START Provided records

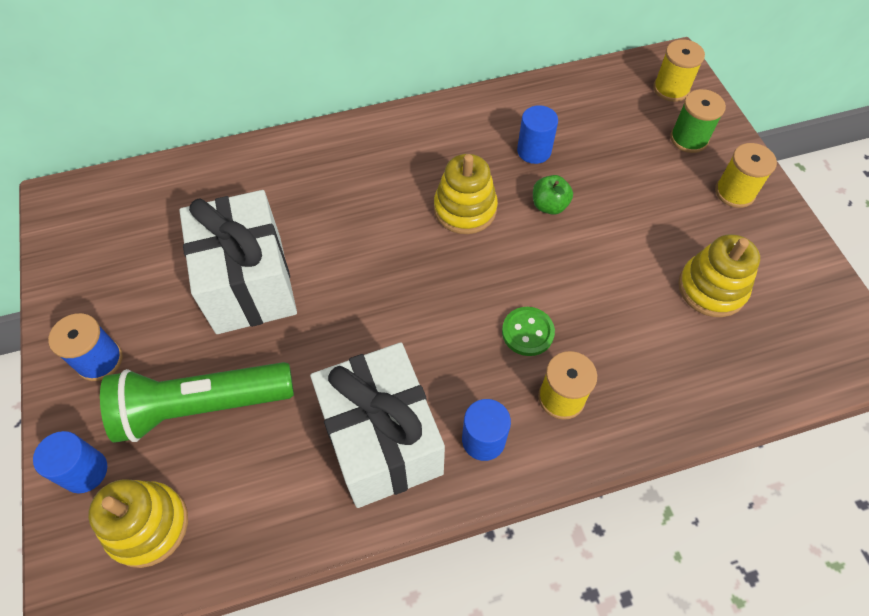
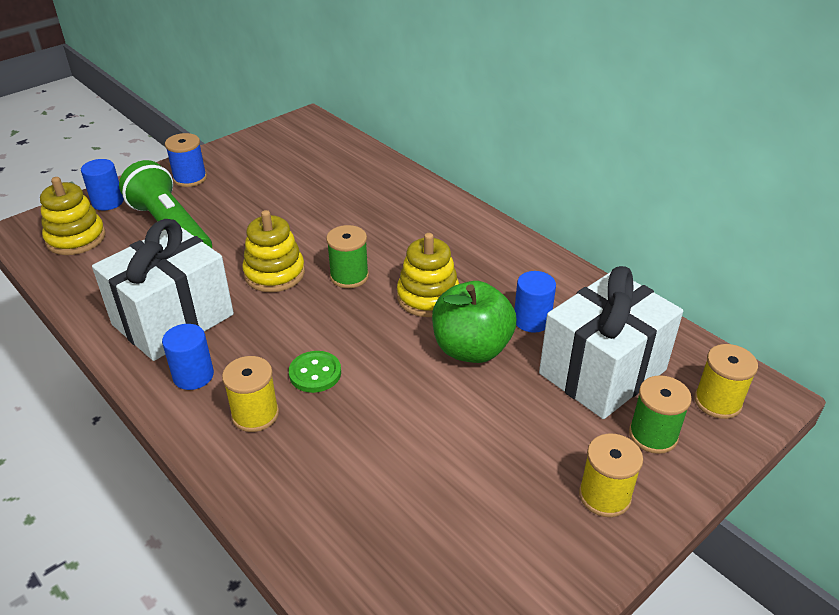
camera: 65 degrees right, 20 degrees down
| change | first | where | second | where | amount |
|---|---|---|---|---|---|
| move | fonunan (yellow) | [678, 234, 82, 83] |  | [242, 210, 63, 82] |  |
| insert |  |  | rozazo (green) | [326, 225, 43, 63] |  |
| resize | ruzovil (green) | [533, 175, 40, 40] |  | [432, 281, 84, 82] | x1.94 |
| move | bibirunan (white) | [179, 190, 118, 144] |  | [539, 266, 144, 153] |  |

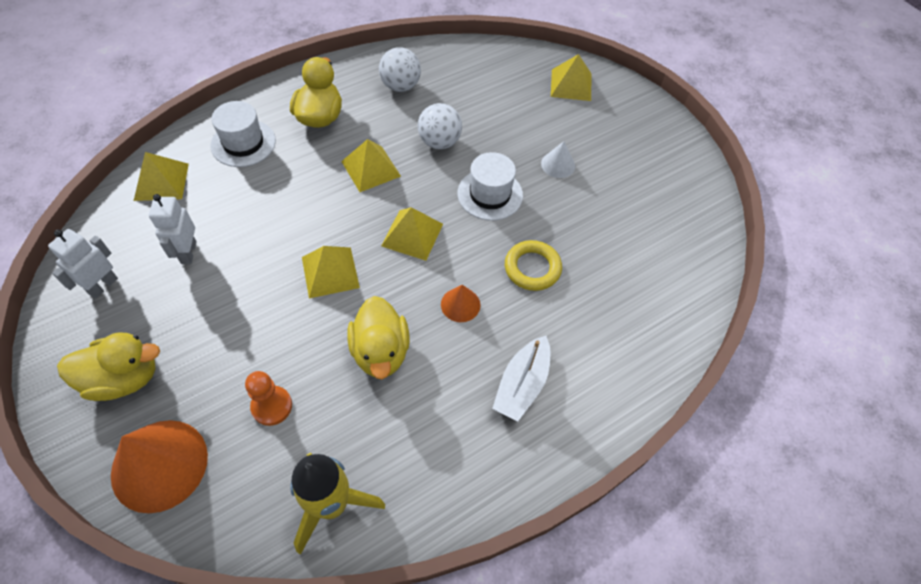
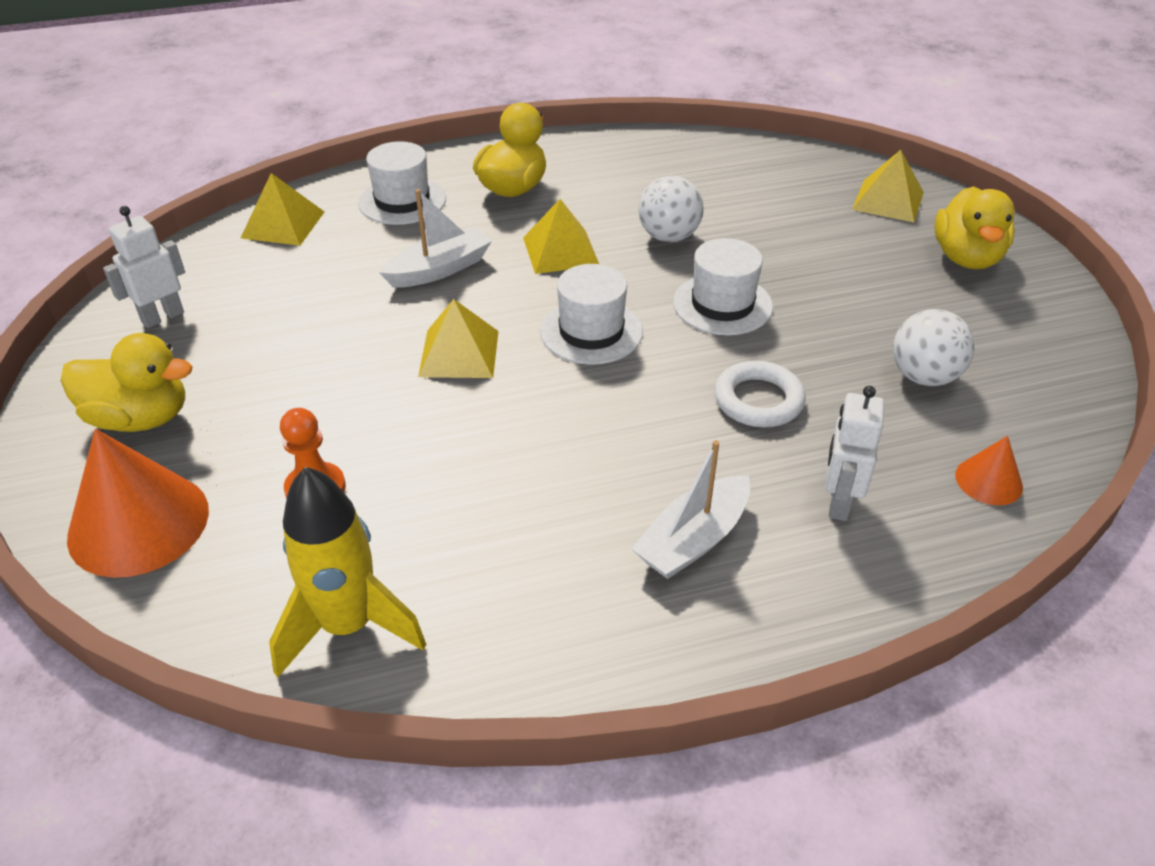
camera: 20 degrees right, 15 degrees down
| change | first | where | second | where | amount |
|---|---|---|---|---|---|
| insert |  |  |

END Provided records

* What to do:
Return all records exactly as they stand above, except for pictures.

* Task answer:
camera: 65 degrees right, 20 degrees down
| change | first | where | second | where | amount |
|---|---|---|---|---|---|
| move | fonunan (yellow) | [678, 234, 82, 83] |  | [242, 210, 63, 82] |  |
| insert |  |  | rozazo (green) | [326, 225, 43, 63] |  |
| resize | ruzovil (green) | [533, 175, 40, 40] |  | [432, 281, 84, 82] | x1.94 |
| move | bibirunan (white) | [179, 190, 118, 144] |  | [539, 266, 144, 153] |  |

camera: 20 degrees right, 15 degrees down
| change | first | where | second | where | amount |
|---|---|---|---|---|---|
| insert |  |  |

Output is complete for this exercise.